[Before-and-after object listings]
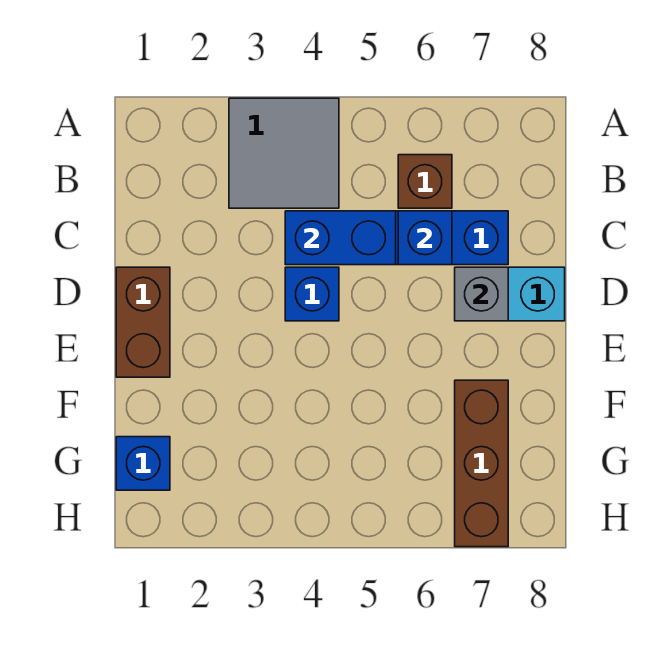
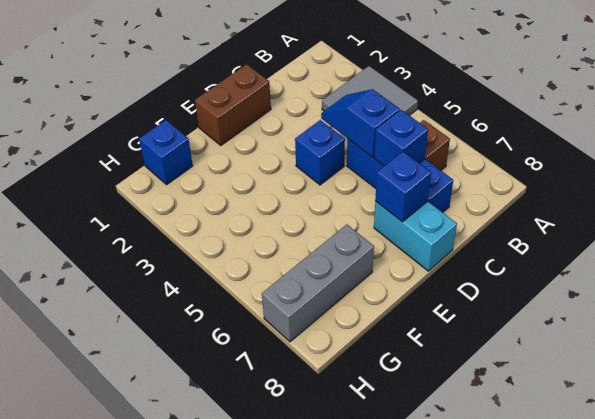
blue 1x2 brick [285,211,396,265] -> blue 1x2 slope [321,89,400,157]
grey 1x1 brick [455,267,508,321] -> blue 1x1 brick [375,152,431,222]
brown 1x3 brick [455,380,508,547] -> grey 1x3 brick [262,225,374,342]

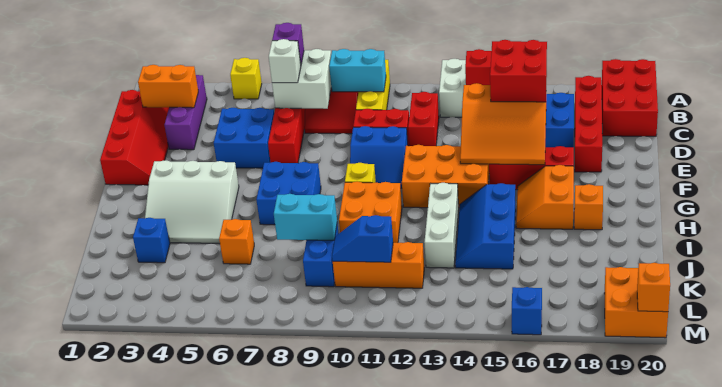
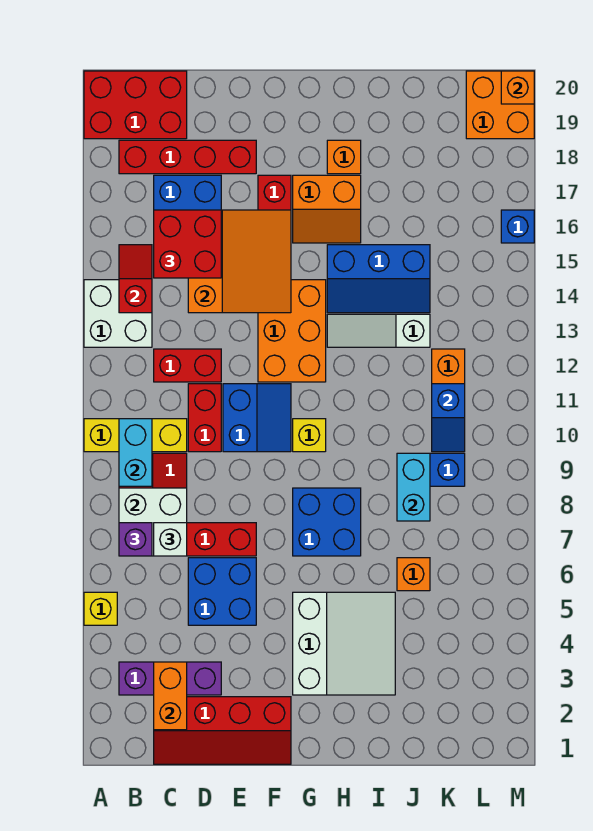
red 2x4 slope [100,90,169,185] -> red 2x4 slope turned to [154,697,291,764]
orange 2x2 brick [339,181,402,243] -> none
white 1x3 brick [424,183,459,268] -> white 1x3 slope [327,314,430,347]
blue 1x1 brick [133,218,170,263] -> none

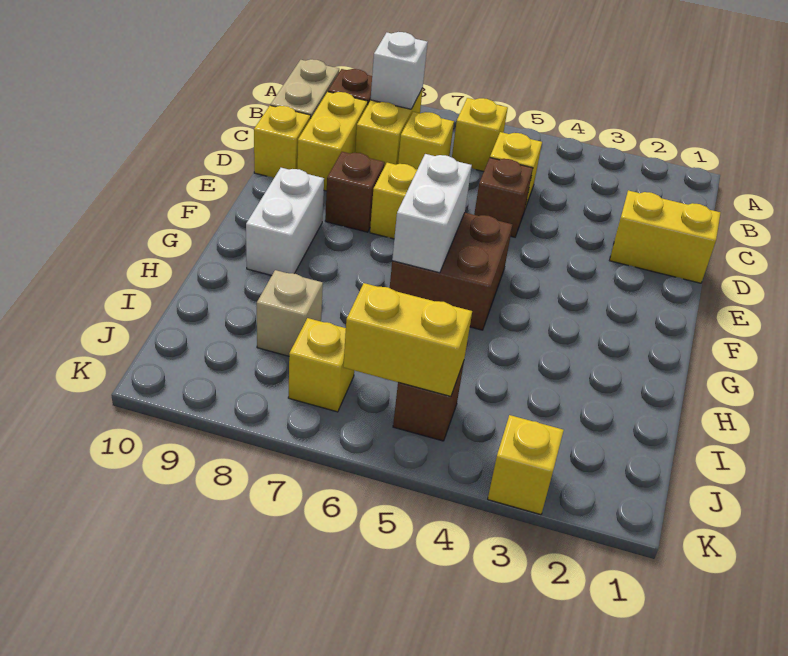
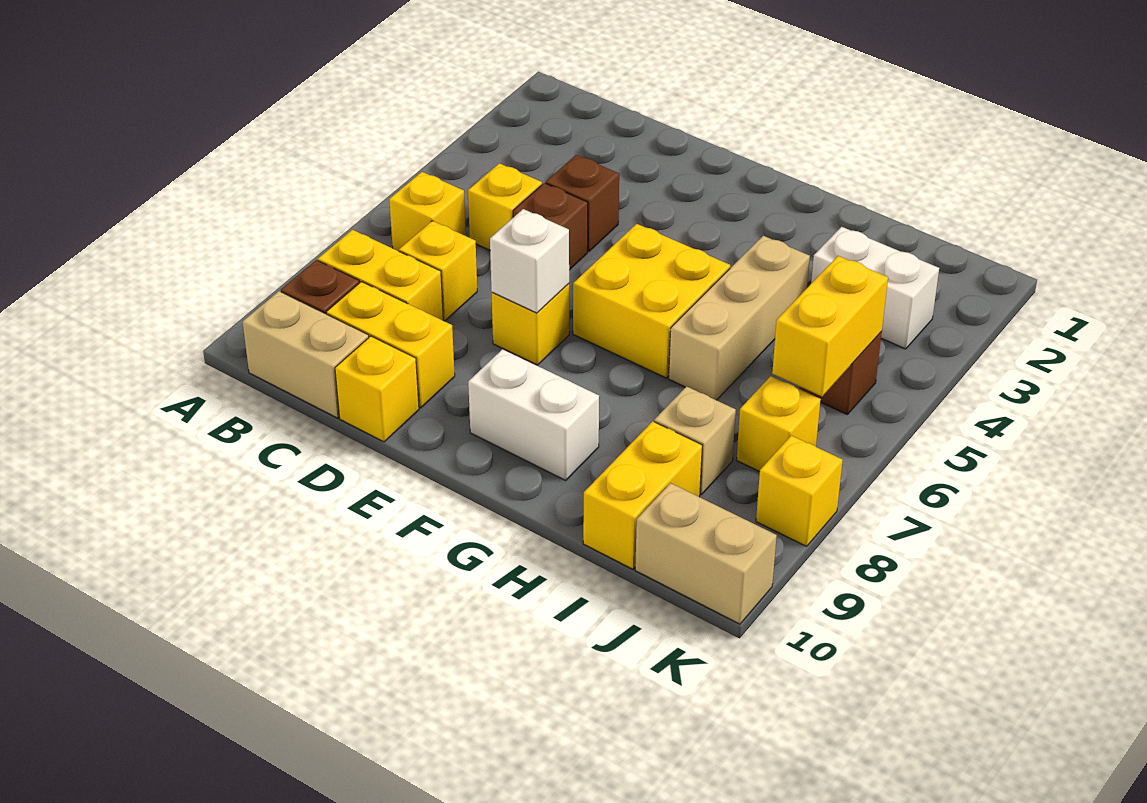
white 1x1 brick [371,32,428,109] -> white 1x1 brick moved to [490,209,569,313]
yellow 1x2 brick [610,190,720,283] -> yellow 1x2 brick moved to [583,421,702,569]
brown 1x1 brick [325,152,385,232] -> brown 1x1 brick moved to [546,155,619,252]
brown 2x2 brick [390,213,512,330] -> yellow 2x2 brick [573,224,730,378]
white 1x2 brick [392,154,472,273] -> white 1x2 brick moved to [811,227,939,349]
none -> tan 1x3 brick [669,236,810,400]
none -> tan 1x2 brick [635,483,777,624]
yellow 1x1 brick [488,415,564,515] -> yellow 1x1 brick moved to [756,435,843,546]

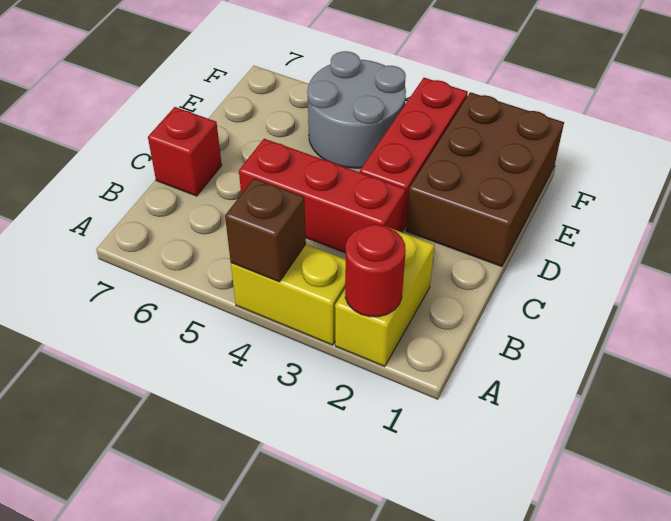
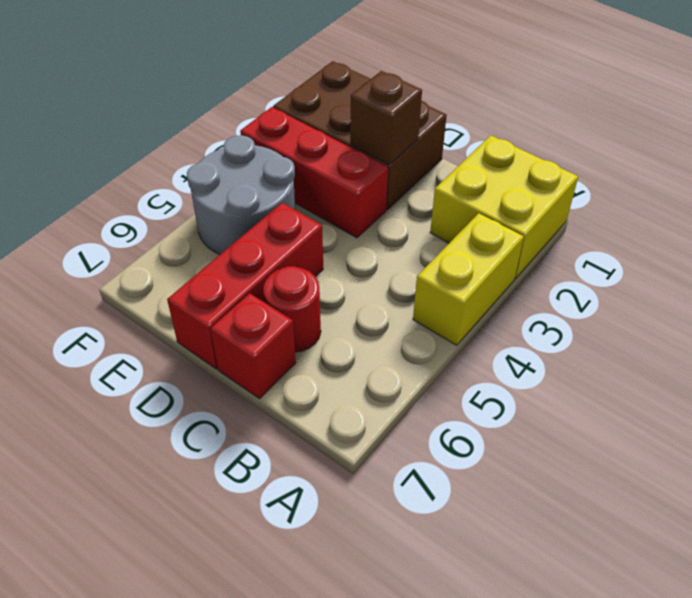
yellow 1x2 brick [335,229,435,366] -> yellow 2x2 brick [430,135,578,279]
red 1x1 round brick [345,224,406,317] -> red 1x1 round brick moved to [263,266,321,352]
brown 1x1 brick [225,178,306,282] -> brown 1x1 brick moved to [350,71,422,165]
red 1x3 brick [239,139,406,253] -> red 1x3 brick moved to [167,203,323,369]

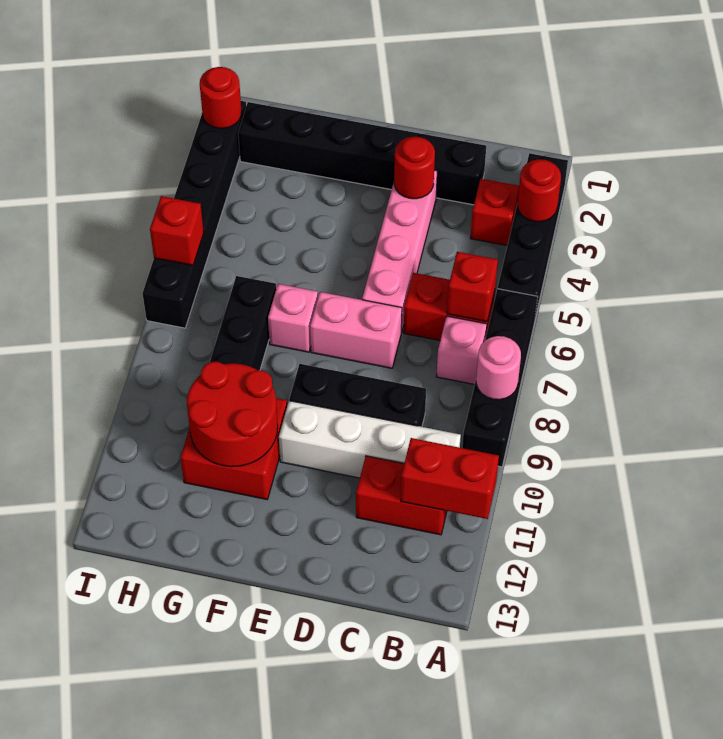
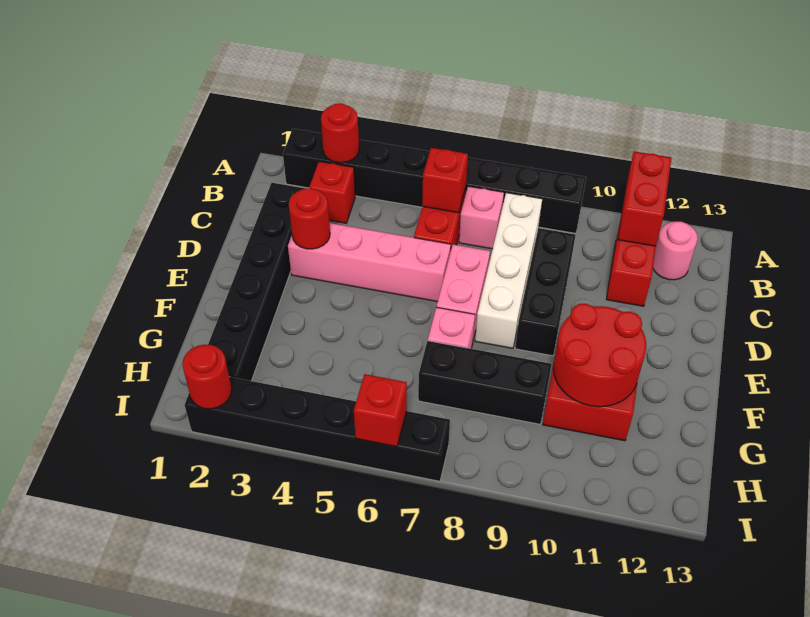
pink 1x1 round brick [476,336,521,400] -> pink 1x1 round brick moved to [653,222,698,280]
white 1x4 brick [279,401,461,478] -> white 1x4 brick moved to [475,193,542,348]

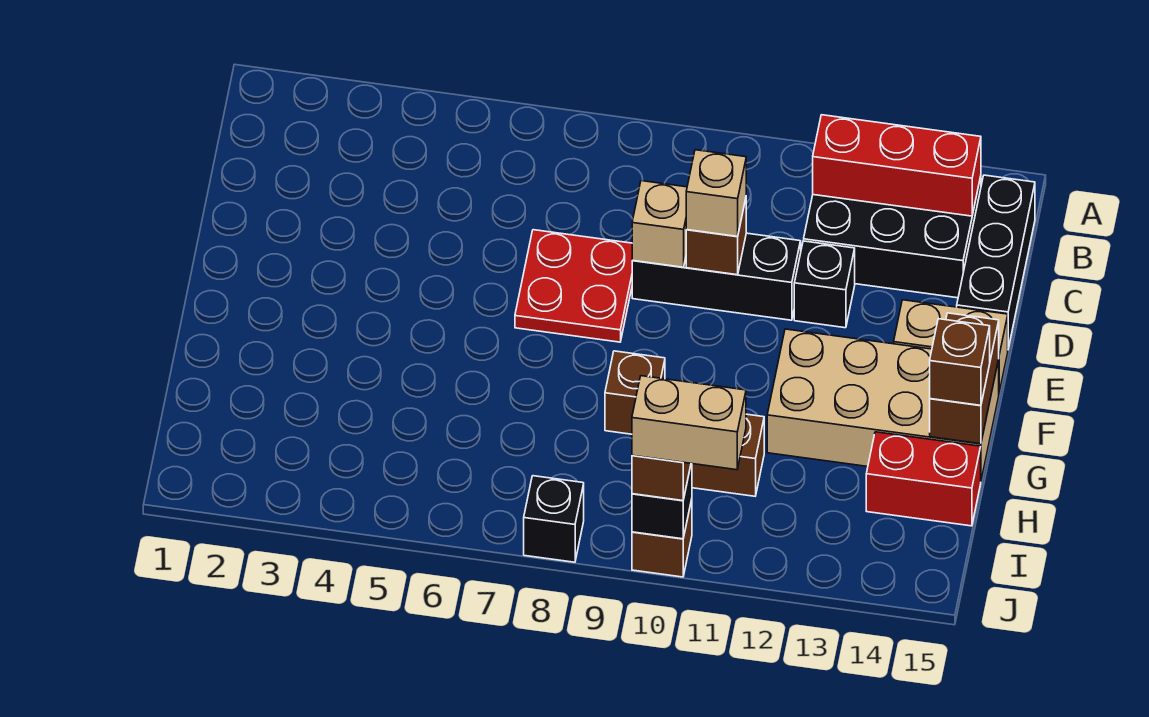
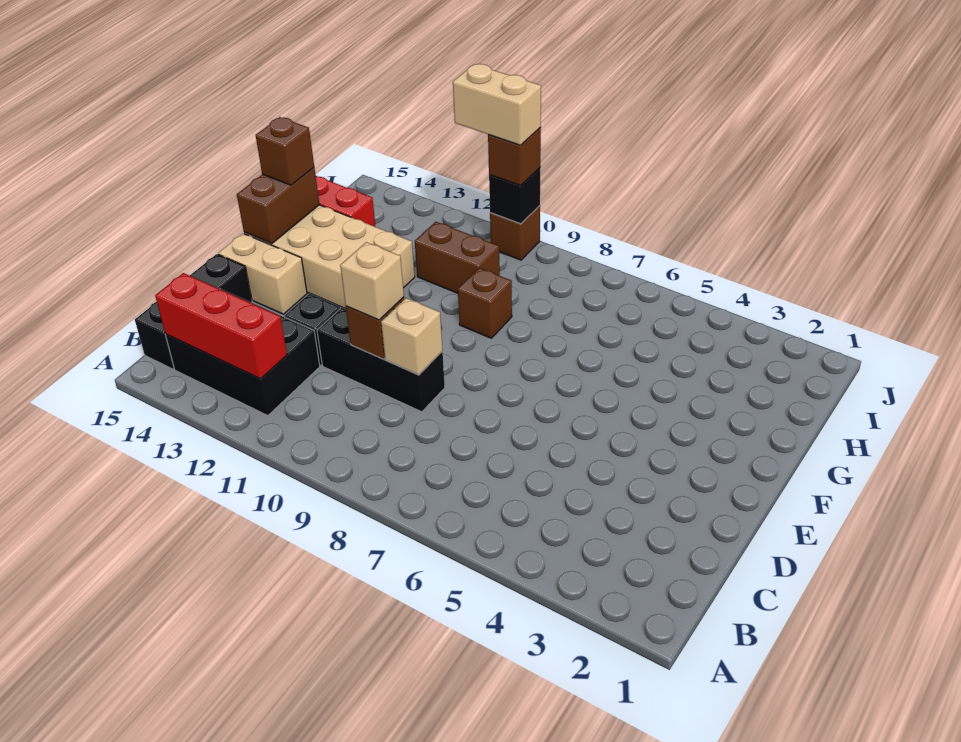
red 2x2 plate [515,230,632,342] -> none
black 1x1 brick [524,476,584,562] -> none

Exercise requirements:
This task calls for the lines from the line holding "white 1x4 brick [279,401,461,478]" through the last line above, restated word for word with both ends included and the pictures dropped.

Finished exercise:
white 1x4 brick [279,401,461,478] -> white 1x4 brick moved to [475,193,542,348]

red 2x2 plate [515,230,632,342] -> none
black 1x1 brick [524,476,584,562] -> none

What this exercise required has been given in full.